(Object change listings)
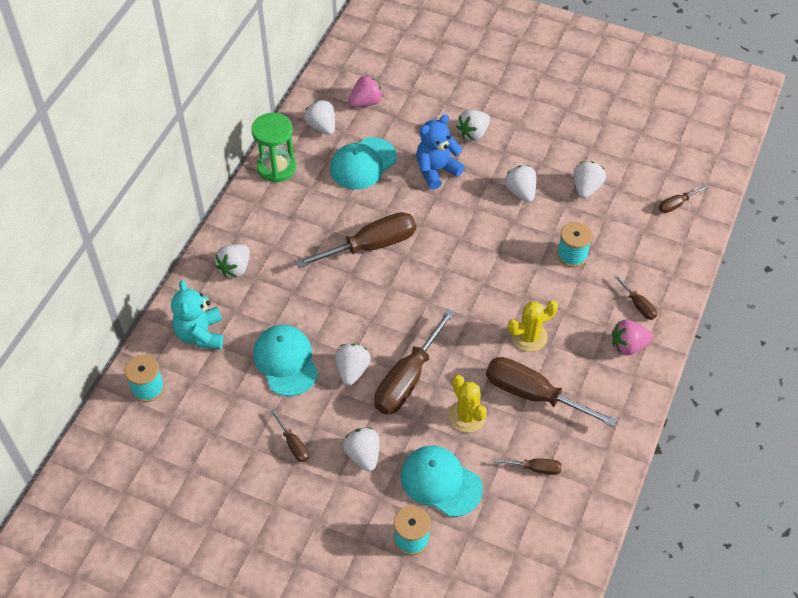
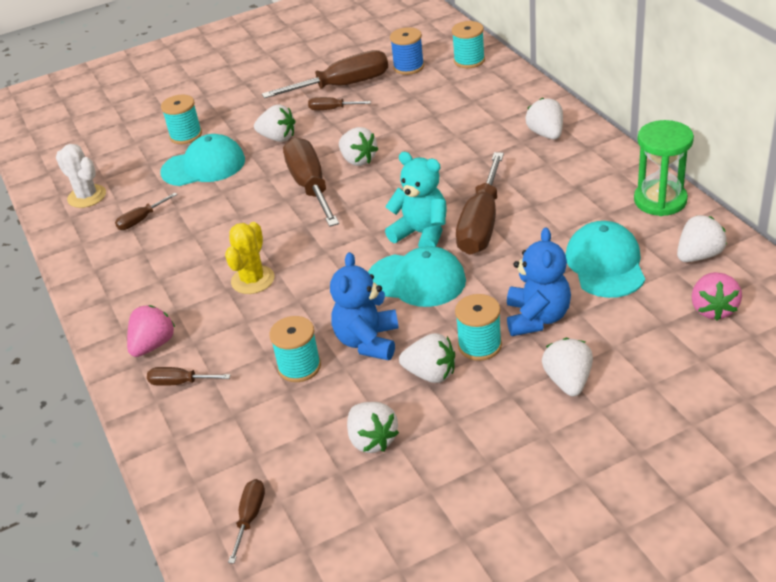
camera: 135 degrees right, 15 degrees down
(185, 431) = (408, 67): none -> blue spool
(200, 334) = (492, 97): turquoise teddy bear -> turquoise teddy bear (421, 234)
(286, 361) = (411, 129): turquoise cap -> turquoise cap (416, 280)
(322, 127) = (698, 256): white strawberry -> white strawberry turned 45 degrees counterclockwise
(467, 416) = (234, 204): yellow cactus -> none
(480, 183) = (479, 345): none -> turquoise spool
(524, 236) = (368, 341): none -> blue teddy bear
(533, 394) = (198, 252): brown screwdriver -> brown screwdriver (343, 86)
(545, 542) = (87, 196): none -> white cactus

* **EXERCISE**: Copy the line containing "(467, 416) = (234, 204): yellow" and every line after it, through the last line of the records. Include nothing else.

* **SOLUTION TO THE EXERCISE**:
(467, 416) = (234, 204): yellow cactus -> none
(480, 183) = (479, 345): none -> turquoise spool
(524, 236) = (368, 341): none -> blue teddy bear
(533, 394) = (198, 252): brown screwdriver -> brown screwdriver (343, 86)
(545, 542) = (87, 196): none -> white cactus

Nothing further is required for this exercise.